## PROBLEM DETAILS
Return exactly the lines below, starting with the one that has "blue goblet [527,87,570,173]" and going on through the one that has "none -> orange goblet [456,143,513,268]".

[Dataset entries]
Start of Block
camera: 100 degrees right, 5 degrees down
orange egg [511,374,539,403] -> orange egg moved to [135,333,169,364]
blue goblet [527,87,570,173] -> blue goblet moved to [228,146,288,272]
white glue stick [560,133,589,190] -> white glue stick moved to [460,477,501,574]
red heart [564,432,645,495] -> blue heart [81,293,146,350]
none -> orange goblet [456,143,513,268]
End of Block
Start of Block
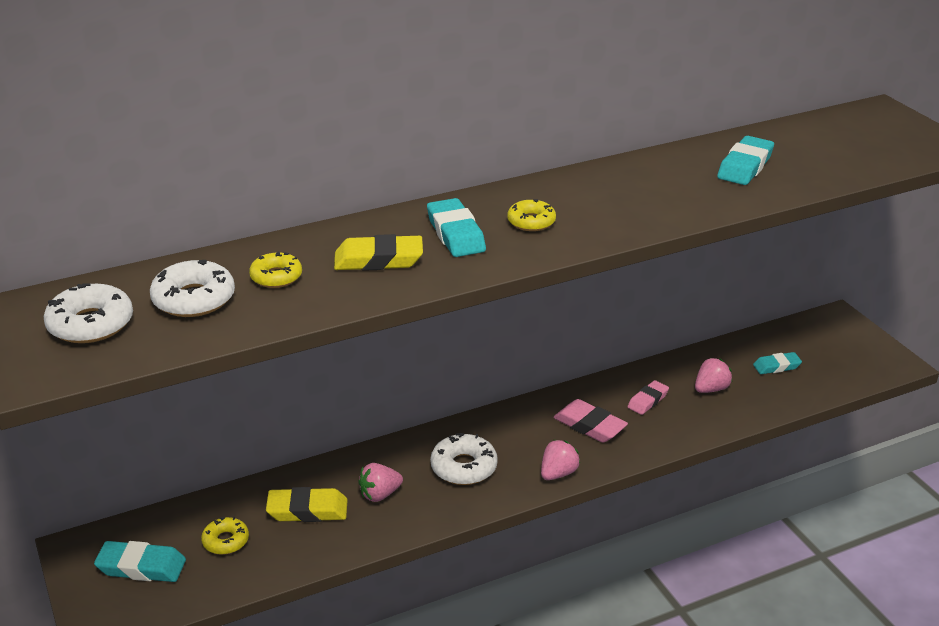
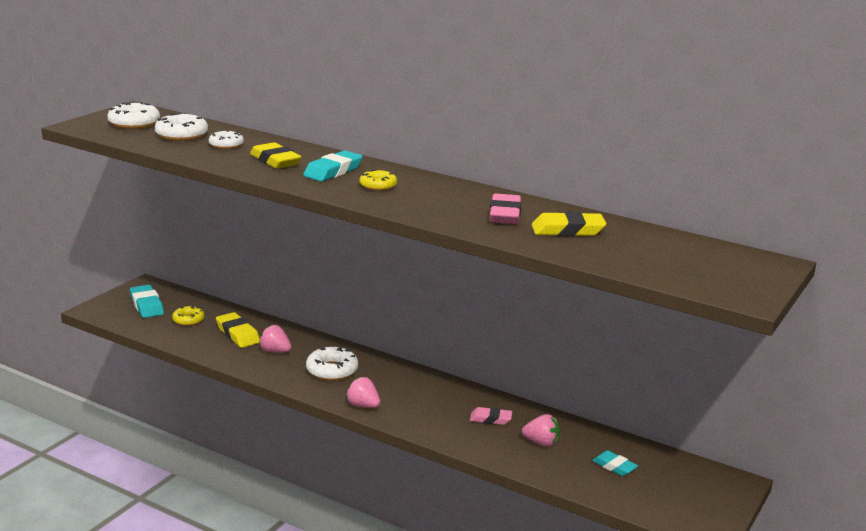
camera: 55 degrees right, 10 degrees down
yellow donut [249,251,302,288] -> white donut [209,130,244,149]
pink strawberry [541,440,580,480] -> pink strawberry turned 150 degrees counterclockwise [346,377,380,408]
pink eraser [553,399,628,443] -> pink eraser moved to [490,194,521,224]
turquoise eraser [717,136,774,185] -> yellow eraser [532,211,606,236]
End of Block
## TASK SOLUTION
blue goblet [527,87,570,173] -> blue goblet moved to [228,146,288,272]
white glue stick [560,133,589,190] -> white glue stick moved to [460,477,501,574]
red heart [564,432,645,495] -> blue heart [81,293,146,350]
none -> orange goblet [456,143,513,268]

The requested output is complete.